• **EXERCISE DATA**
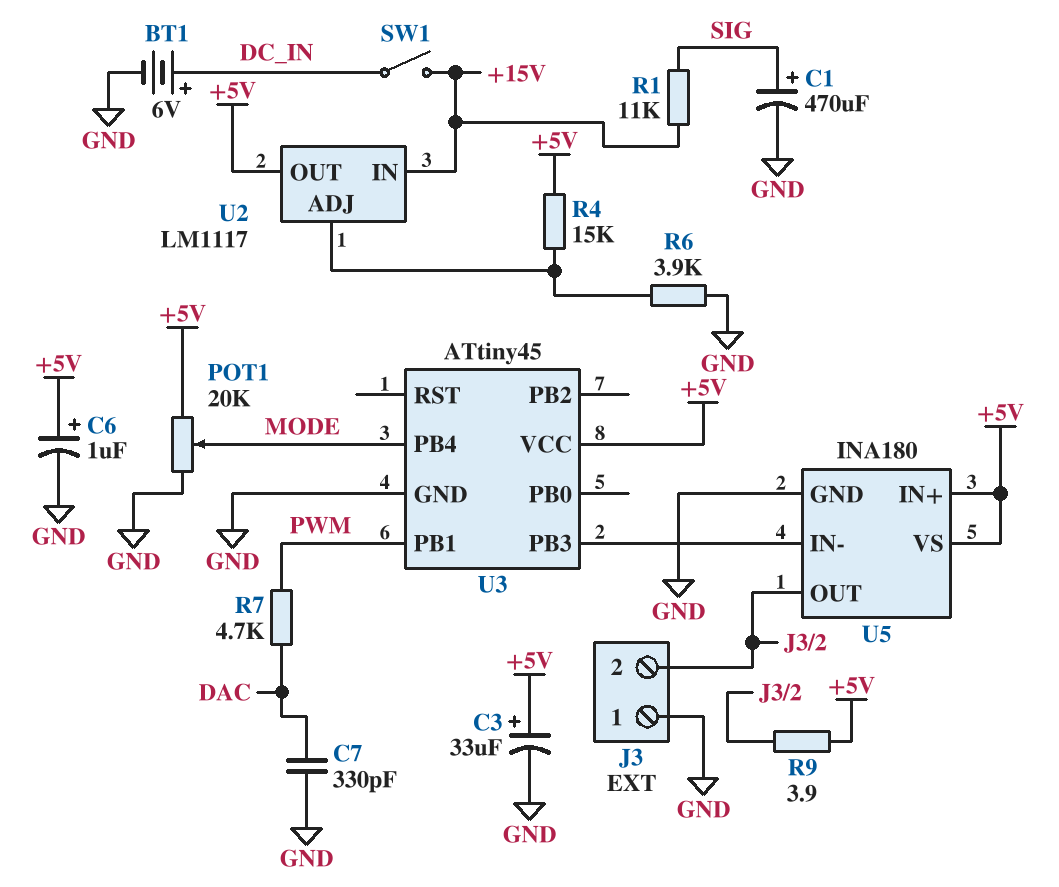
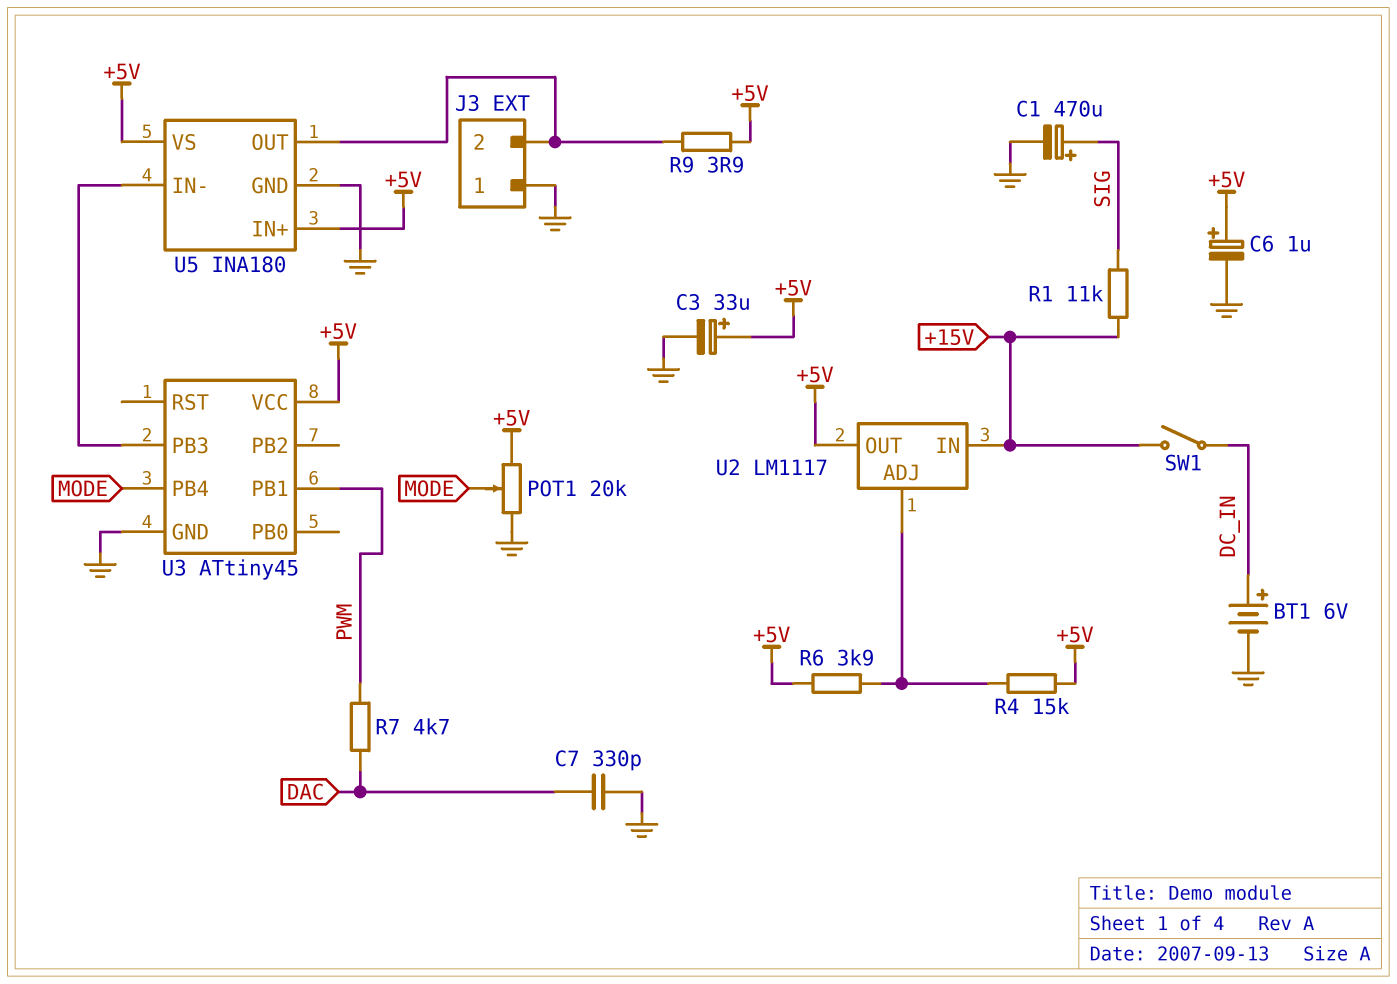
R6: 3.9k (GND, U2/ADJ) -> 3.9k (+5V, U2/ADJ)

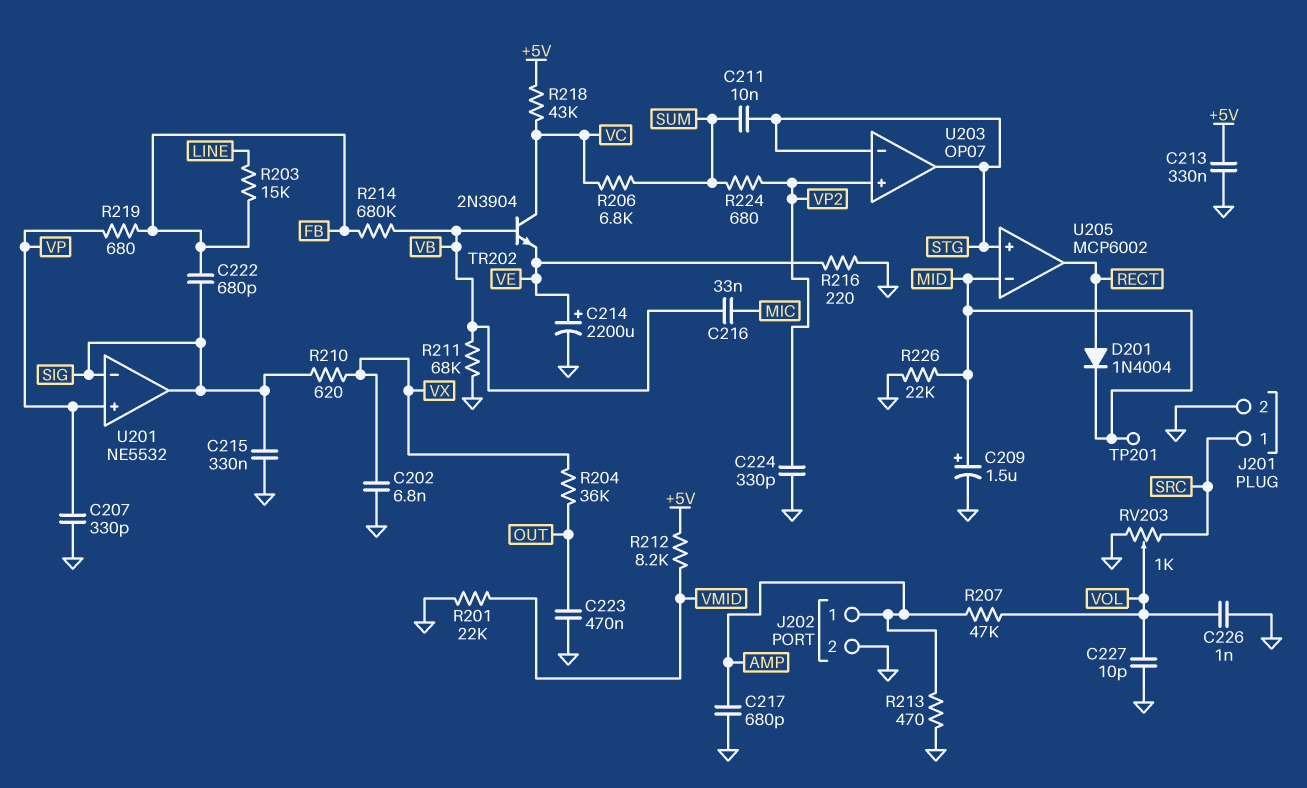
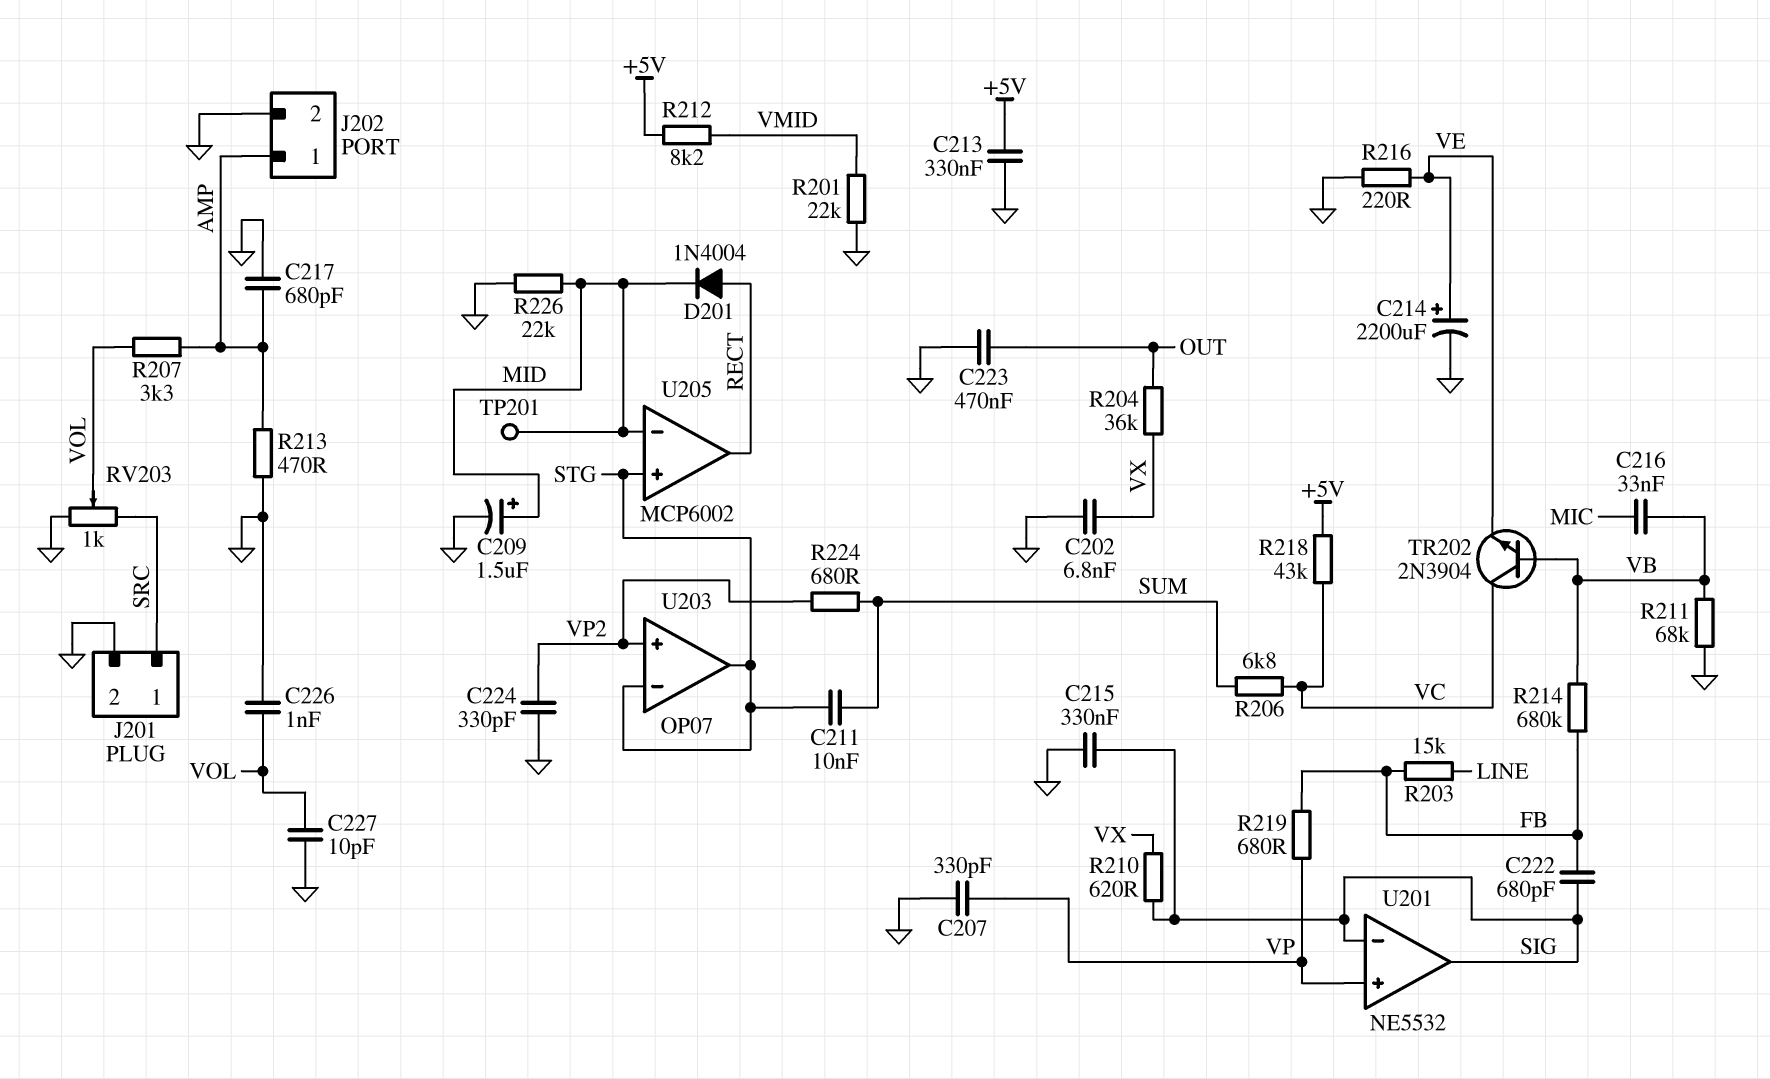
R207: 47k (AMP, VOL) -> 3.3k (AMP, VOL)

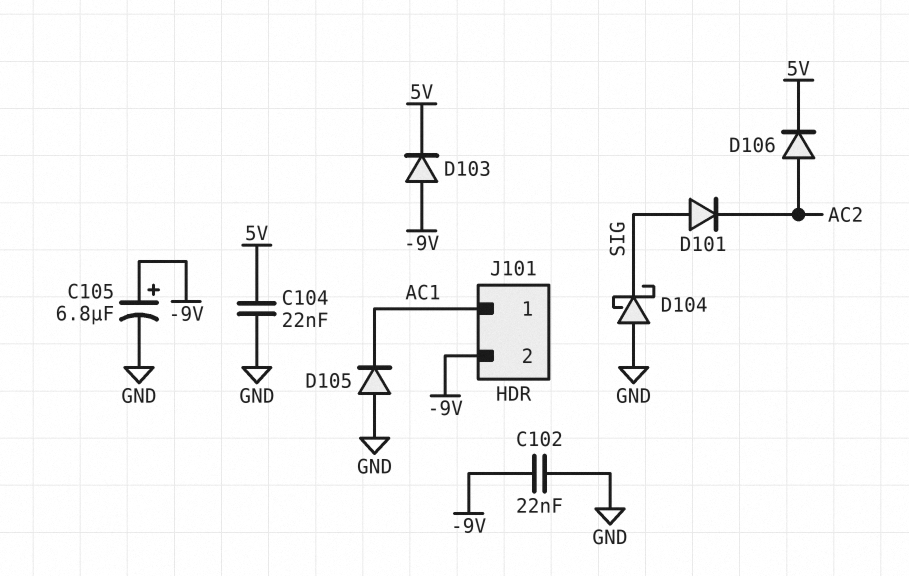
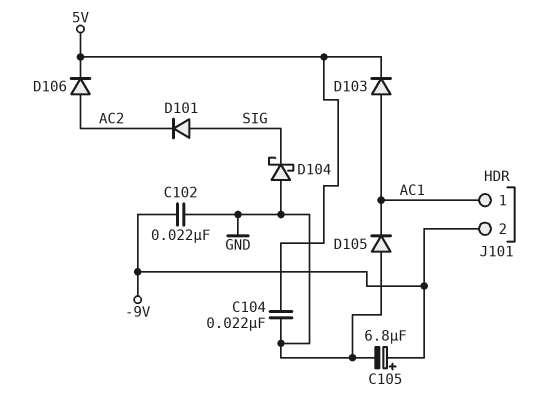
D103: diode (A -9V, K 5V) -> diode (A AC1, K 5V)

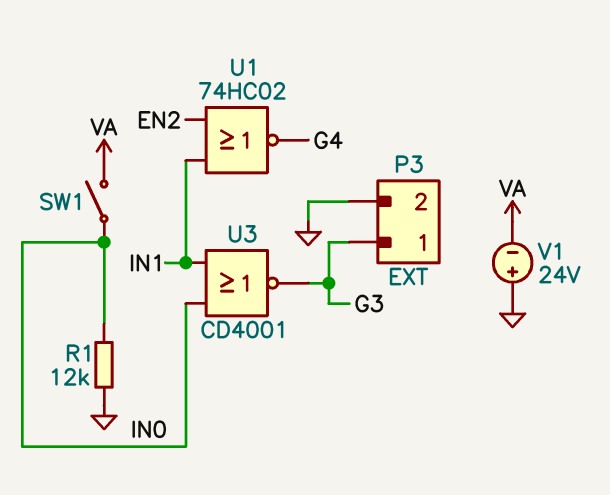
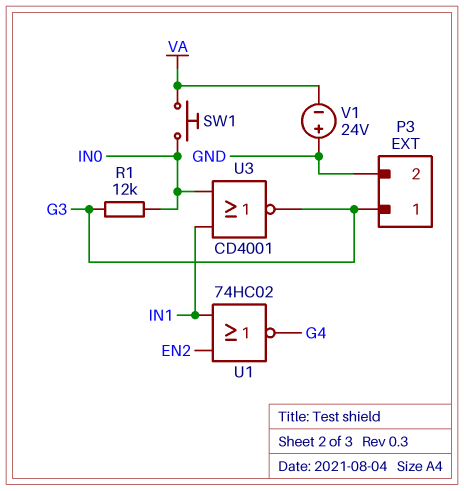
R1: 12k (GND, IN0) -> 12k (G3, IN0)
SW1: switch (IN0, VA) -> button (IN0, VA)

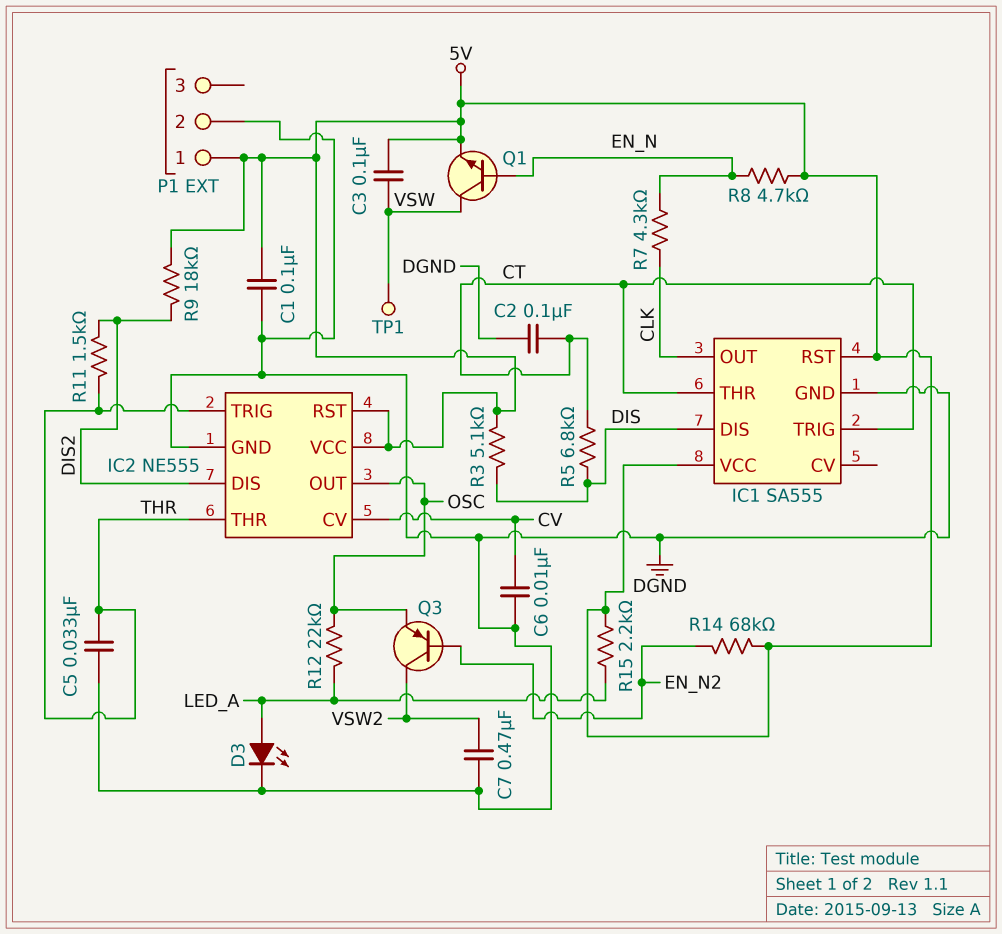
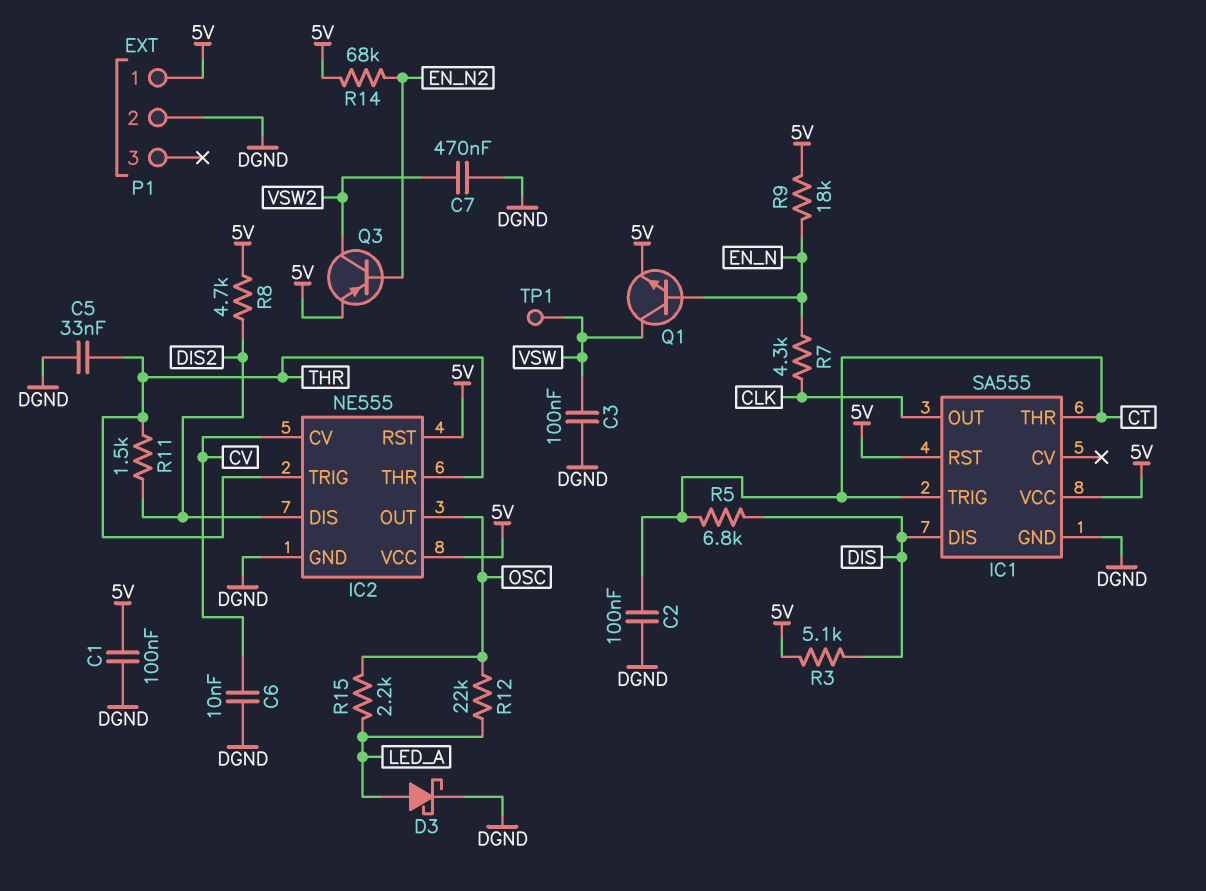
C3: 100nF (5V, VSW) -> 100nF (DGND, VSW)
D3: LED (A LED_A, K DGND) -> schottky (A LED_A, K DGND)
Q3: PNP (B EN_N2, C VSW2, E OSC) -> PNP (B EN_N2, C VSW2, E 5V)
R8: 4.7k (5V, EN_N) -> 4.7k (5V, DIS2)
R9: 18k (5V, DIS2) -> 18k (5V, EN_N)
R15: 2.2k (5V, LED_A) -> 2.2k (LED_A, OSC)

• **YOUR TASK**
Tally the lines of the records that contain the word "DGND", then give only the tally.

• **THE COMPLETED TASK**
2